==== DATA TO EXAMINE ====

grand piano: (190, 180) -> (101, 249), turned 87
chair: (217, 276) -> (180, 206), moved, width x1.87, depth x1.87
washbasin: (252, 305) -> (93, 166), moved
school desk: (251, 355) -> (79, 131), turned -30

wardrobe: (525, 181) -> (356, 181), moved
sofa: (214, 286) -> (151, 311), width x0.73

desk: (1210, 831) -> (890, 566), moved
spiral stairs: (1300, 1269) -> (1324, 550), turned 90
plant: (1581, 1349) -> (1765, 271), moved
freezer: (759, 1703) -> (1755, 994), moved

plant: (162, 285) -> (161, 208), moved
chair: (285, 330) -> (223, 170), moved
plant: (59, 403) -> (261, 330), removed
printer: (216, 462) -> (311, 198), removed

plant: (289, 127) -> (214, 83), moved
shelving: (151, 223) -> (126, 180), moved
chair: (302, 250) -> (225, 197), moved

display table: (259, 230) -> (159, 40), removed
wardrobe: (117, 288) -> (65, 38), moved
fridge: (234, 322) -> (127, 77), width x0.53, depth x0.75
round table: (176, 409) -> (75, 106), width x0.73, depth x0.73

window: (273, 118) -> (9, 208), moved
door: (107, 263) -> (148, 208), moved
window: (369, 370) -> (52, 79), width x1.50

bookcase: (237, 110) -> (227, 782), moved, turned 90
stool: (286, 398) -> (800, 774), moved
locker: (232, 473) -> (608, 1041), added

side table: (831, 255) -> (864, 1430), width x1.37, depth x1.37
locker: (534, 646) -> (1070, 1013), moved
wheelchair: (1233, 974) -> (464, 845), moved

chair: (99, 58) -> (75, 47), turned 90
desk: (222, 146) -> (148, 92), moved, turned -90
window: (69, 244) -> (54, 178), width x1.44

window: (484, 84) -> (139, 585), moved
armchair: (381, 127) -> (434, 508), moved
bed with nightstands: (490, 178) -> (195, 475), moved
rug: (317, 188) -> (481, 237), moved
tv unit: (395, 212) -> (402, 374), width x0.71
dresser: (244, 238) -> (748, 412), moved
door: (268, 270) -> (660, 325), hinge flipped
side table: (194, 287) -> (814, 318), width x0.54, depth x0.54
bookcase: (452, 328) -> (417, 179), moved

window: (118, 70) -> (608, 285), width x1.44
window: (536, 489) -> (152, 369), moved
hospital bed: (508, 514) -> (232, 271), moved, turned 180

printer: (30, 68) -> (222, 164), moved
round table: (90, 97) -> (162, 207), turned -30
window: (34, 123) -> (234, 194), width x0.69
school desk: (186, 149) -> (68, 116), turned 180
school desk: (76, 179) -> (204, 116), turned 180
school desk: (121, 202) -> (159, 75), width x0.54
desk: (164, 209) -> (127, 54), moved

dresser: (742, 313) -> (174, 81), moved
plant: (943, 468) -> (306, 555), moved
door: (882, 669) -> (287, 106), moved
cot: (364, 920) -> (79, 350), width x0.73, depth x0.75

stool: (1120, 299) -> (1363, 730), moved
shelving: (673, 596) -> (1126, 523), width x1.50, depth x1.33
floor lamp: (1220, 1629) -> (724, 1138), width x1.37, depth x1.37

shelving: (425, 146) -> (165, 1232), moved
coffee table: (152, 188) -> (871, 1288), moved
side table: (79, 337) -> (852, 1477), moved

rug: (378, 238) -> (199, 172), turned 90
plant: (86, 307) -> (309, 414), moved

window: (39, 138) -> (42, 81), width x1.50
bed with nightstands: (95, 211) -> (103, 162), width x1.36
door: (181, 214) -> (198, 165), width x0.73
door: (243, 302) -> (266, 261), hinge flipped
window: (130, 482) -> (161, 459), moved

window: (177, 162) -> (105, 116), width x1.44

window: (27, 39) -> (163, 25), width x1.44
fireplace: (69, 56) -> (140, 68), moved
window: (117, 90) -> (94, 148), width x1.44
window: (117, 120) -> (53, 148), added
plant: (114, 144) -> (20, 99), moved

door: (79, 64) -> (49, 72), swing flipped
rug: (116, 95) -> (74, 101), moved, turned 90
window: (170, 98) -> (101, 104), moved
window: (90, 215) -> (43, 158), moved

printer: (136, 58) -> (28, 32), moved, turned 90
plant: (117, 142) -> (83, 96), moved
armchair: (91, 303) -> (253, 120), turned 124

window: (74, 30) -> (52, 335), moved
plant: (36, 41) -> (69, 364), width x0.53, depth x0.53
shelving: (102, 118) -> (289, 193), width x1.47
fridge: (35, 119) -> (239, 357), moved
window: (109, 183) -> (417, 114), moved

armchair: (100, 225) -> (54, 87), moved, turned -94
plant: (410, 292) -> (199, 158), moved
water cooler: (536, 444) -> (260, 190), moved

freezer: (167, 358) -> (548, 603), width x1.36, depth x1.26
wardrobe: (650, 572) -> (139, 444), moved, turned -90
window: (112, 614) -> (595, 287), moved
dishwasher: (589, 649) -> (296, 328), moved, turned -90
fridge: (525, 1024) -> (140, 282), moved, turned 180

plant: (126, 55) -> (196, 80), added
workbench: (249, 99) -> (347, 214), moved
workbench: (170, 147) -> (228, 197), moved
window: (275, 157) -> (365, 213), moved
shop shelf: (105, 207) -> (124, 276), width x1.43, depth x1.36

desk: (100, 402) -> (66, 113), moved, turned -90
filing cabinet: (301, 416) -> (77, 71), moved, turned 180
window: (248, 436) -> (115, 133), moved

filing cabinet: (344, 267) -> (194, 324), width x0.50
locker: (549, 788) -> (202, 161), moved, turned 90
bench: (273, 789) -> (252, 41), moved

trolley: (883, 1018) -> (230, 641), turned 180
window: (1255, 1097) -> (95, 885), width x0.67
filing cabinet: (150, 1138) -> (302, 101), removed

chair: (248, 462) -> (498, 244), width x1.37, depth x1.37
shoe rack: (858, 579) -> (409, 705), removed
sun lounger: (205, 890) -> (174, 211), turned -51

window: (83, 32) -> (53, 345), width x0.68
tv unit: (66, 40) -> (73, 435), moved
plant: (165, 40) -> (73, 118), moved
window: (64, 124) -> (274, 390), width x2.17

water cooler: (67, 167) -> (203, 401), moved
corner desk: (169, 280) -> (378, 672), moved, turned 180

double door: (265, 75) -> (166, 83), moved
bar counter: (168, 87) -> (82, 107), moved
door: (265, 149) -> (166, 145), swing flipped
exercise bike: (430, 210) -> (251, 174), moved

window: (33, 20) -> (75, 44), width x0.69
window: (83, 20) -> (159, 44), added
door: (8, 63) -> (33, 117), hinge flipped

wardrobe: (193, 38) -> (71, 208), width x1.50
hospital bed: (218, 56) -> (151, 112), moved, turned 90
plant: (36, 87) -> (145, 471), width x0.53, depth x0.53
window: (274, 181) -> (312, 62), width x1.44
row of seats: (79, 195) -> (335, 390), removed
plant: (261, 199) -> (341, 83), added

====

▶ PROMPT
Reproduce only what lies between the start of the listing above and the end of the line containing "window: (34, 123) -> (234, 194), width x0.69", keeping every line exact.

▶ RESPONSE BOX
grand piano: (190, 180) -> (101, 249), turned 87
chair: (217, 276) -> (180, 206), moved, width x1.87, depth x1.87
washbasin: (252, 305) -> (93, 166), moved
school desk: (251, 355) -> (79, 131), turned -30

wardrobe: (525, 181) -> (356, 181), moved
sofa: (214, 286) -> (151, 311), width x0.73

desk: (1210, 831) -> (890, 566), moved
spiral stairs: (1300, 1269) -> (1324, 550), turned 90
plant: (1581, 1349) -> (1765, 271), moved
freezer: (759, 1703) -> (1755, 994), moved

plant: (162, 285) -> (161, 208), moved
chair: (285, 330) -> (223, 170), moved
plant: (59, 403) -> (261, 330), removed
printer: (216, 462) -> (311, 198), removed

plant: (289, 127) -> (214, 83), moved
shelving: (151, 223) -> (126, 180), moved
chair: (302, 250) -> (225, 197), moved

display table: (259, 230) -> (159, 40), removed
wardrobe: (117, 288) -> (65, 38), moved
fridge: (234, 322) -> (127, 77), width x0.53, depth x0.75
round table: (176, 409) -> (75, 106), width x0.73, depth x0.73

window: (273, 118) -> (9, 208), moved
door: (107, 263) -> (148, 208), moved
window: (369, 370) -> (52, 79), width x1.50

bookcase: (237, 110) -> (227, 782), moved, turned 90
stool: (286, 398) -> (800, 774), moved
locker: (232, 473) -> (608, 1041), added

side table: (831, 255) -> (864, 1430), width x1.37, depth x1.37
locker: (534, 646) -> (1070, 1013), moved
wheelchair: (1233, 974) -> (464, 845), moved

chair: (99, 58) -> (75, 47), turned 90
desk: (222, 146) -> (148, 92), moved, turned -90
window: (69, 244) -> (54, 178), width x1.44

window: (484, 84) -> (139, 585), moved
armchair: (381, 127) -> (434, 508), moved
bed with nightstands: (490, 178) -> (195, 475), moved
rug: (317, 188) -> (481, 237), moved
tv unit: (395, 212) -> (402, 374), width x0.71
dresser: (244, 238) -> (748, 412), moved
door: (268, 270) -> (660, 325), hinge flipped
side table: (194, 287) -> (814, 318), width x0.54, depth x0.54
bookcase: (452, 328) -> (417, 179), moved

window: (118, 70) -> (608, 285), width x1.44
window: (536, 489) -> (152, 369), moved
hospital bed: (508, 514) -> (232, 271), moved, turned 180

printer: (30, 68) -> (222, 164), moved
round table: (90, 97) -> (162, 207), turned -30
window: (34, 123) -> (234, 194), width x0.69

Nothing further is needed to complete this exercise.